Extracted listing:
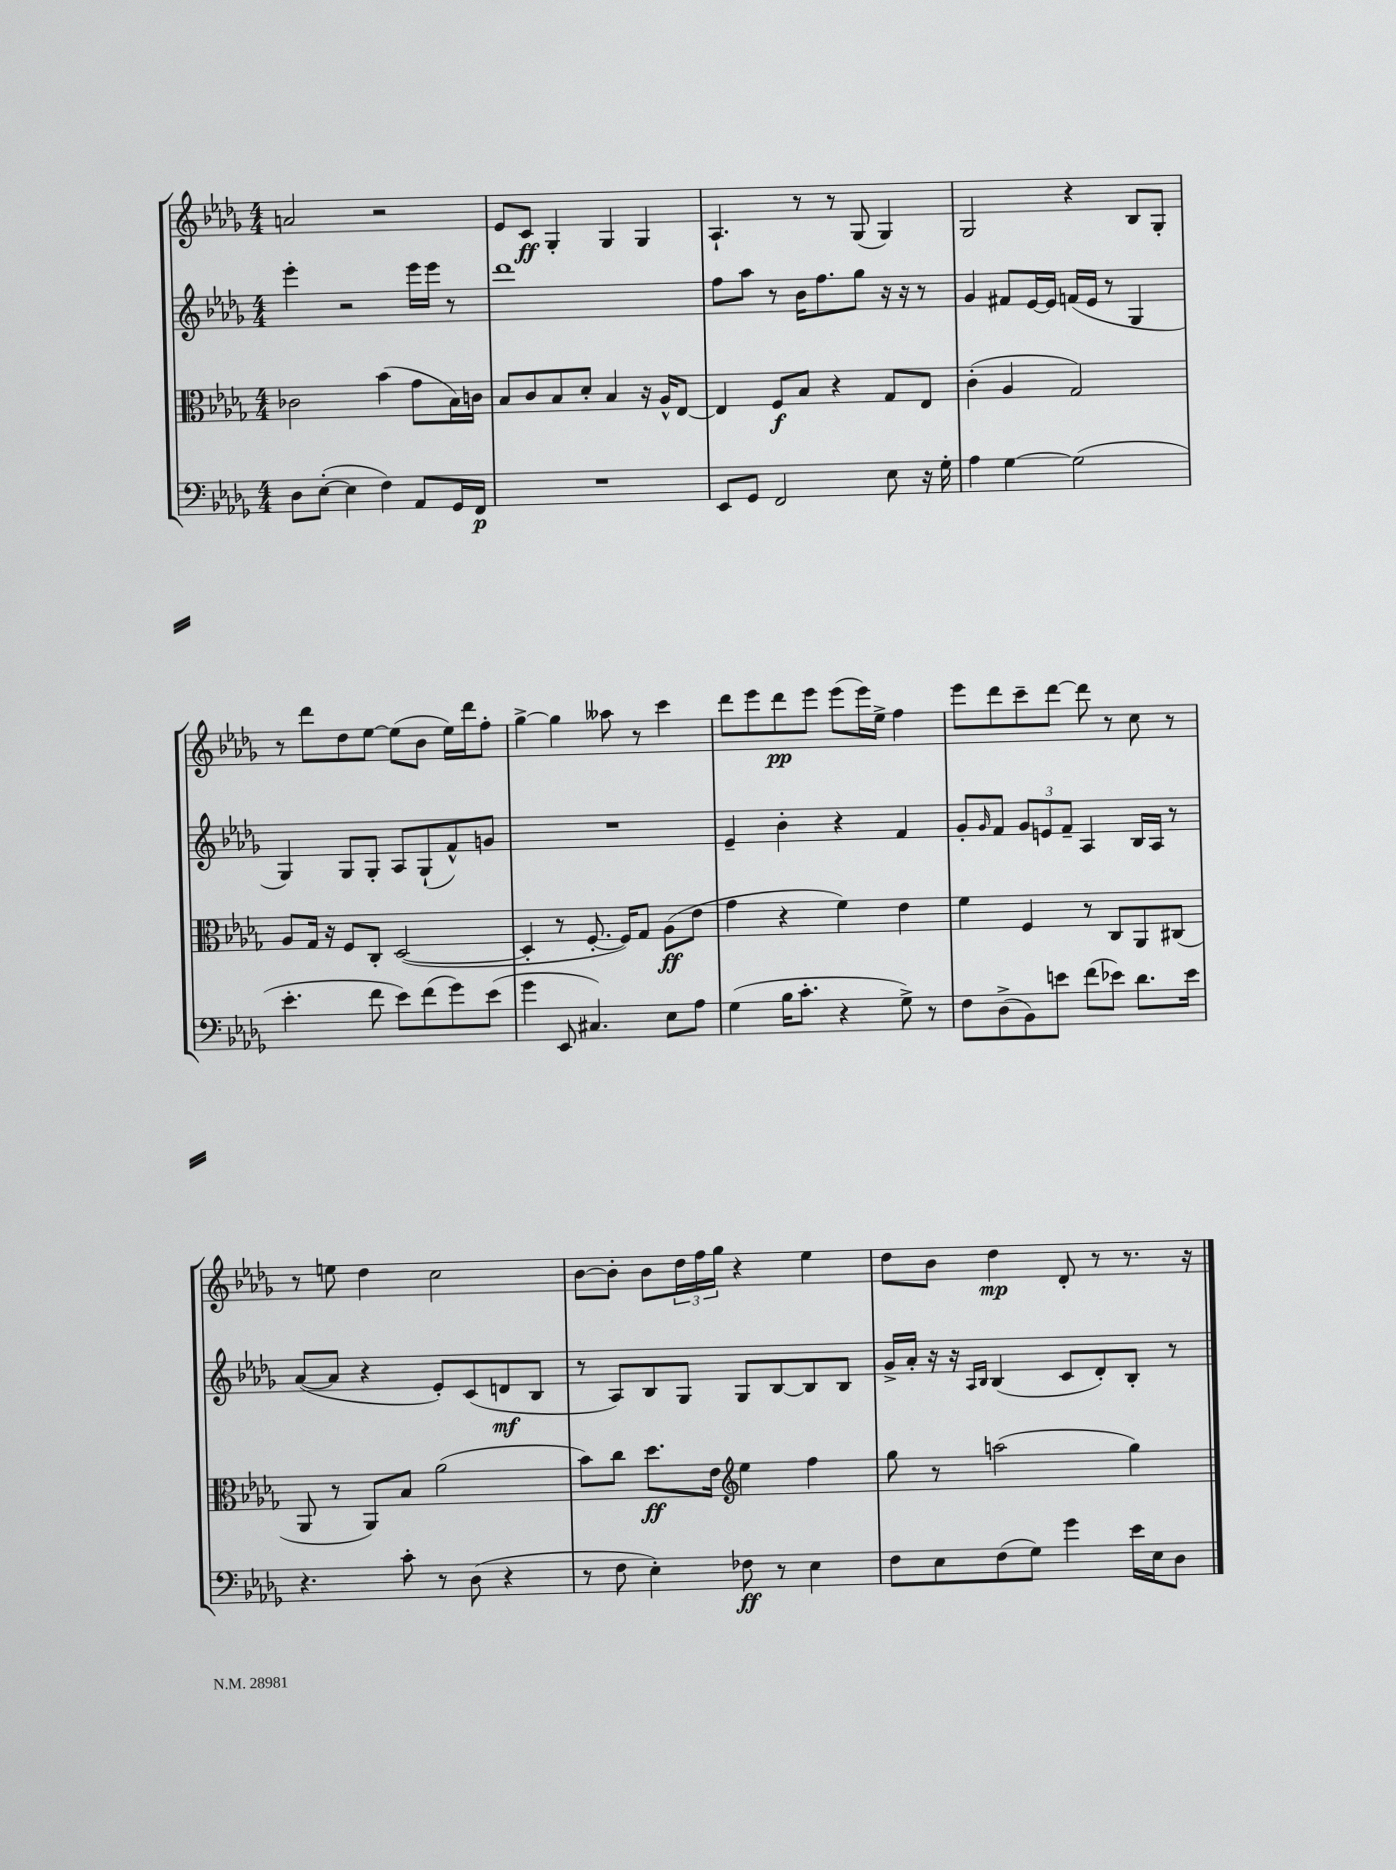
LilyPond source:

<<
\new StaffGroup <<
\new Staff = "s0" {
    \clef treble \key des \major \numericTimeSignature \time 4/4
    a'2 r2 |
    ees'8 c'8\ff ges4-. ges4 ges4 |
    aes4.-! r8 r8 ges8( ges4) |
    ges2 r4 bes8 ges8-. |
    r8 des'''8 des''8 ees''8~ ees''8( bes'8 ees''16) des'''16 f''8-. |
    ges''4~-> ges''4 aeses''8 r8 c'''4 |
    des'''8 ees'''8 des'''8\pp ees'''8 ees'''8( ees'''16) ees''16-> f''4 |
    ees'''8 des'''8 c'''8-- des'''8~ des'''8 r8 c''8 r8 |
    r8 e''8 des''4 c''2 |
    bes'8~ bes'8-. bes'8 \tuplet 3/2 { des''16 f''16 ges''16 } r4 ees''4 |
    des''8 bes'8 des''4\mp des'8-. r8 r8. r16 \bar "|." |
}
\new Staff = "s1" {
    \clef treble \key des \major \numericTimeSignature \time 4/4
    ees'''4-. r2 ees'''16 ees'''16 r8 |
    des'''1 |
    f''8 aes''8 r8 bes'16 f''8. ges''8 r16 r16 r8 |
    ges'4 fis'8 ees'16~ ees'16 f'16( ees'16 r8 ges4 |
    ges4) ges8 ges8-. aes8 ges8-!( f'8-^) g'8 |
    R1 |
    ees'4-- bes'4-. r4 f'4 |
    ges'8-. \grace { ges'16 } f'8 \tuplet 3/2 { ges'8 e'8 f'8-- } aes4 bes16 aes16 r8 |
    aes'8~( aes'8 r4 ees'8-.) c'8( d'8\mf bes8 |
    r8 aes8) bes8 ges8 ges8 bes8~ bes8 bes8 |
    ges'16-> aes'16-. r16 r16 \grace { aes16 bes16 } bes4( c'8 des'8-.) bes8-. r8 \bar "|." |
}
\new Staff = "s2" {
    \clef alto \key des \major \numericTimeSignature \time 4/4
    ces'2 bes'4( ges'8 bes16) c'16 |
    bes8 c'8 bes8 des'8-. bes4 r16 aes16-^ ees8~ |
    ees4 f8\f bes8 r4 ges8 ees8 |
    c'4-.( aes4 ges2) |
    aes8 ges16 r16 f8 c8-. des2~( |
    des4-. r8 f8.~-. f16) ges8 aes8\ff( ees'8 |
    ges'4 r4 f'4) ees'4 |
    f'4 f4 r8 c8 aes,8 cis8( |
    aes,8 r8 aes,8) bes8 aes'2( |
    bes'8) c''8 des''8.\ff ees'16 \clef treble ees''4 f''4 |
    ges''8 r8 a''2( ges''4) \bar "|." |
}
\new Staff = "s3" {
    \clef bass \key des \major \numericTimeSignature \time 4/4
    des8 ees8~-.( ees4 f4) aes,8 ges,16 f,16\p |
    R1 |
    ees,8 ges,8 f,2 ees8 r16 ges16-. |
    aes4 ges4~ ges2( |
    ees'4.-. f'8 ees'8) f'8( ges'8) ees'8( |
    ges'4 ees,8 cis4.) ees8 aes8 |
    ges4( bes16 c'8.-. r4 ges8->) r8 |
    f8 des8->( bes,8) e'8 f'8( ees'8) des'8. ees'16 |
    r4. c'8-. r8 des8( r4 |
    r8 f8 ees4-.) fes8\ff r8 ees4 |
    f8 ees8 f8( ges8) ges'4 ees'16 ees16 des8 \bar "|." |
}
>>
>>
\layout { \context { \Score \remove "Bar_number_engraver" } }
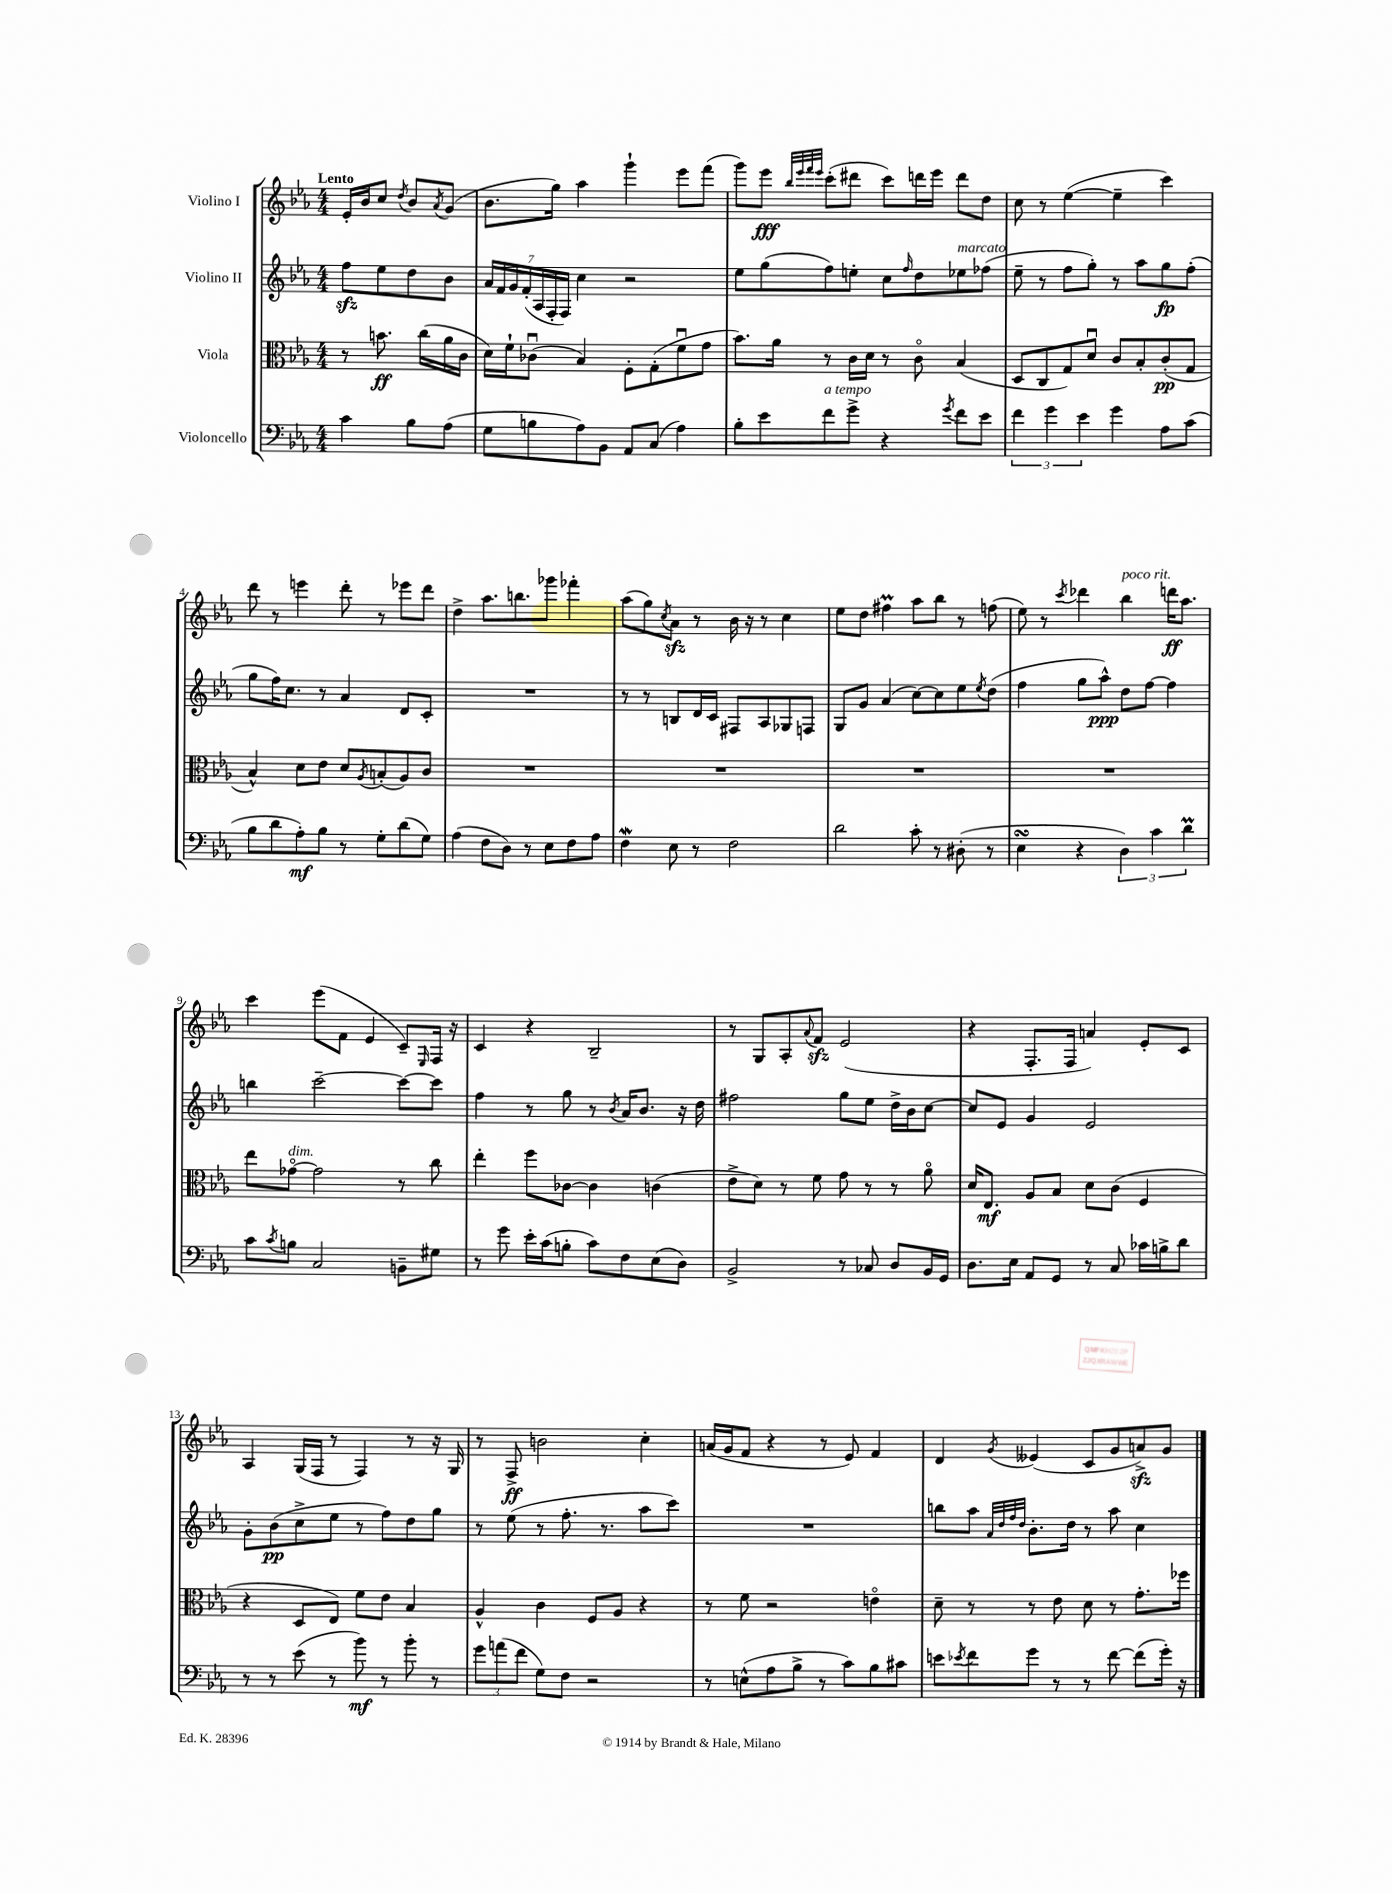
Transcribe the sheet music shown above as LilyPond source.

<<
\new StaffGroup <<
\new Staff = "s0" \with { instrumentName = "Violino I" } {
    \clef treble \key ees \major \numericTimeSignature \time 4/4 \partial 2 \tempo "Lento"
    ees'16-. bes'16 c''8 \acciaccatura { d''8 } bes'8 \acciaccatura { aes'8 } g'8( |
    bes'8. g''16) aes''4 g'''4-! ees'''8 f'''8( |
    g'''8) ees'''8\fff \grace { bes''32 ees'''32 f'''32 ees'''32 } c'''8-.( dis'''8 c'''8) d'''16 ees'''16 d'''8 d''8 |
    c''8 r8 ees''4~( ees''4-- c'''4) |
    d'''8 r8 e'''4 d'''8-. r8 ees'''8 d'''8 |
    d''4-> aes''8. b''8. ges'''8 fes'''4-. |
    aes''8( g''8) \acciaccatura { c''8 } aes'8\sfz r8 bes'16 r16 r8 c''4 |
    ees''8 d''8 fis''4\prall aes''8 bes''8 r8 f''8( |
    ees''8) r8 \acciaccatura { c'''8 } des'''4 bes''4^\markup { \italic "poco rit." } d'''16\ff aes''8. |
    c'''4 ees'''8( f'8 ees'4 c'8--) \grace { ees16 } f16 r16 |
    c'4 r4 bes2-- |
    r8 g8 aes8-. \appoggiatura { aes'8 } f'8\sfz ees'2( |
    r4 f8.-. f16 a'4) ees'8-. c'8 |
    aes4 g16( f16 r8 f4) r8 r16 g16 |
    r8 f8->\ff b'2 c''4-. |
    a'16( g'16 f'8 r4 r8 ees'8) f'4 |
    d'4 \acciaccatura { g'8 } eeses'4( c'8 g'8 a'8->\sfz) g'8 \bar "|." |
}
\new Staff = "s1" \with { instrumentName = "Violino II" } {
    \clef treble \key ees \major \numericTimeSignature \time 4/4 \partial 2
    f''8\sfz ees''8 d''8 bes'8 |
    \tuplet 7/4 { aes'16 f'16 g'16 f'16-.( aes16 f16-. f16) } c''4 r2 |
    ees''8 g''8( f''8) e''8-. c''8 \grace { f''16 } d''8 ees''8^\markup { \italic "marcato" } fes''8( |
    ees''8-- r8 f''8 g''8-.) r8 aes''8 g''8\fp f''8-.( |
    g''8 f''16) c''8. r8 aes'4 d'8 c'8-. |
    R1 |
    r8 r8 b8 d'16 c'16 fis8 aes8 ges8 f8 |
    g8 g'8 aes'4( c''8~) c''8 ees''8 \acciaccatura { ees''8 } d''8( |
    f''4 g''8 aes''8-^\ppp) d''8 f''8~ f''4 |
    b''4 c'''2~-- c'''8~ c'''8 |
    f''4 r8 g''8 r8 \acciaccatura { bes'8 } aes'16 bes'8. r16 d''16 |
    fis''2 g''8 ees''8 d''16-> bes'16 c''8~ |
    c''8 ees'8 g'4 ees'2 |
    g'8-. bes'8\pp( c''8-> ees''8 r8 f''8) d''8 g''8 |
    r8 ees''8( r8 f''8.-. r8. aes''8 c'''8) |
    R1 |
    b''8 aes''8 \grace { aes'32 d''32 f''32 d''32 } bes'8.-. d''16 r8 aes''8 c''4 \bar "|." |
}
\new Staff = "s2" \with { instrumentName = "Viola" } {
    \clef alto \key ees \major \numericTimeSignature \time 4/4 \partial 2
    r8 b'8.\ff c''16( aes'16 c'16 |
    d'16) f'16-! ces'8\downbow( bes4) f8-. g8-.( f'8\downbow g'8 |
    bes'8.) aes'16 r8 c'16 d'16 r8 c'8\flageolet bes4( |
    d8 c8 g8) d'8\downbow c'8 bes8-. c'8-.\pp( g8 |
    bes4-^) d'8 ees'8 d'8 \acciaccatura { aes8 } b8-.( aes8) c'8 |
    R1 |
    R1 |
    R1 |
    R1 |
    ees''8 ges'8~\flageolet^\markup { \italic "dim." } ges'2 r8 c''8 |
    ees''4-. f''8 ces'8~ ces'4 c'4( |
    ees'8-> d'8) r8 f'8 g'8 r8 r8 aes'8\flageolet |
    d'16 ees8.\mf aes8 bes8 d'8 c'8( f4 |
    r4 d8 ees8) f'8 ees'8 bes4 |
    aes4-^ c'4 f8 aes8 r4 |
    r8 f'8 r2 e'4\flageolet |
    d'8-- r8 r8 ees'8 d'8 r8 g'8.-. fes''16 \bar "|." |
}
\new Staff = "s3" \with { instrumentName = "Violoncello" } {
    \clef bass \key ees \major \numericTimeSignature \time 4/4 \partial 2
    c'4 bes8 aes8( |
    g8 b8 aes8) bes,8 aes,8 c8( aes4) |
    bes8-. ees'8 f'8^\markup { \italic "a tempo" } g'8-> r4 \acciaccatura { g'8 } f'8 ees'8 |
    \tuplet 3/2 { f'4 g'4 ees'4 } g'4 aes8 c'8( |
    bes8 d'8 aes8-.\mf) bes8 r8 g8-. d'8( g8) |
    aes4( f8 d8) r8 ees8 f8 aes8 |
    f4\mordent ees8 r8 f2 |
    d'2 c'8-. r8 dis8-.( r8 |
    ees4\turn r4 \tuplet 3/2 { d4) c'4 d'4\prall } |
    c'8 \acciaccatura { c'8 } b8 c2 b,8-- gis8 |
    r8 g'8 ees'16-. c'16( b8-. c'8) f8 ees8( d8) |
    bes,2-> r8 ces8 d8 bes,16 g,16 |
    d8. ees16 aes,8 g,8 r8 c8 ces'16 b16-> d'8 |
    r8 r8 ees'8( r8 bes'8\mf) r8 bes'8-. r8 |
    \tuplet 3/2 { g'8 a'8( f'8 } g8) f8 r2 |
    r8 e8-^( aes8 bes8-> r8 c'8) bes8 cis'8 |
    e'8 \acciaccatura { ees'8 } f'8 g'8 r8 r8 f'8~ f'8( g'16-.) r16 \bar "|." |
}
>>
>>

§ TASK STATEMENT:
Please count the lines in the listing above that contain the string "clef", treating uppercase and lowercase as different. Give only the number.

§ TASK SOLUTION:
9